GIVEN RECORDS: Begin

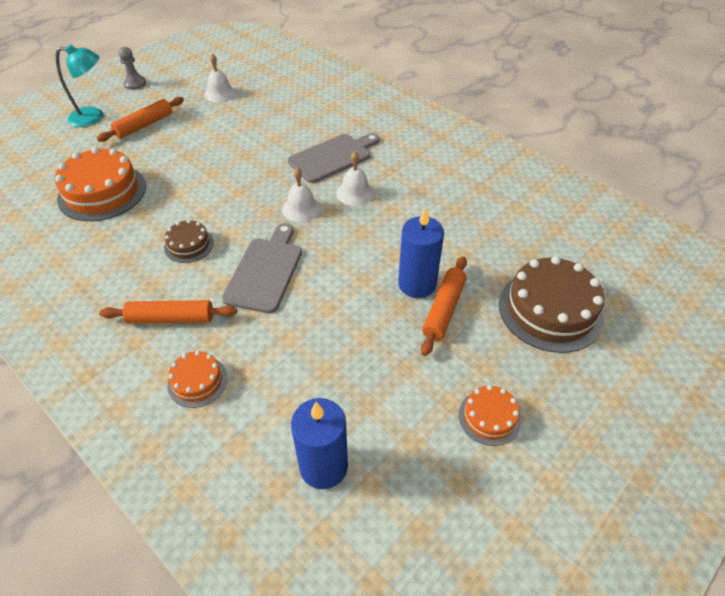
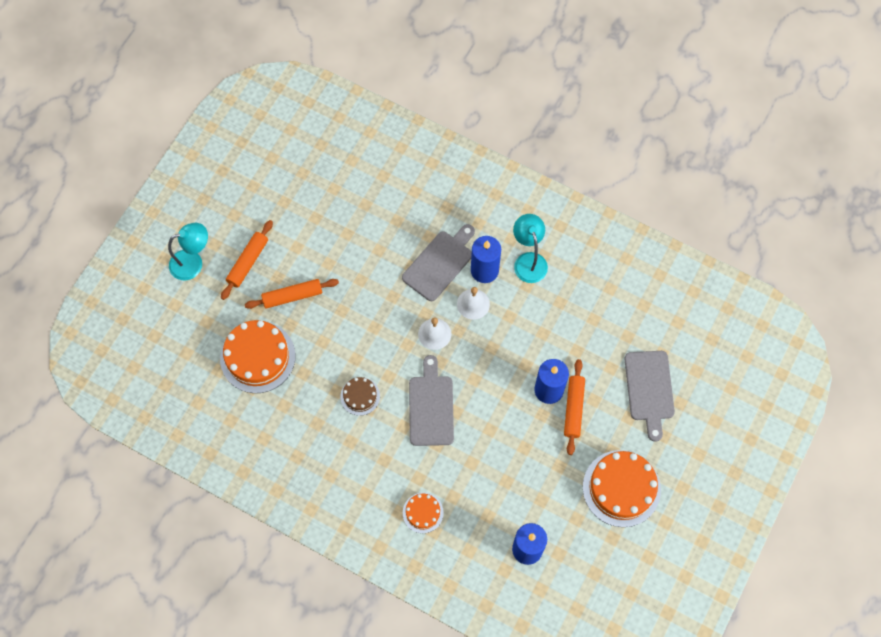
camera: 15 degrees left, 20 degrees up
(135, 84) = (205, 202): grey pawn -> none
(171, 318) = (380, 467): orange rolling pin -> orange rolling pin (292, 296)
(220, 93) = (298, 197): white bell -> none
(378, 170) = (484, 270): none -> blue candle
(429, 171) = (528, 260): none -> turquoise lamp
(489, 417) = (621, 488): orange cake -> orange cake, size x1.91
(550, 310) = (649, 389): brown cake -> grey cutting board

GIVEN RECORDS: End

— ASSIGNMENT —
Using the entries, return every line where the word "cake" can be found.

— SOLUTION BELOW —
(489, 417) = (621, 488): orange cake -> orange cake, size x1.91
(550, 310) = (649, 389): brown cake -> grey cutting board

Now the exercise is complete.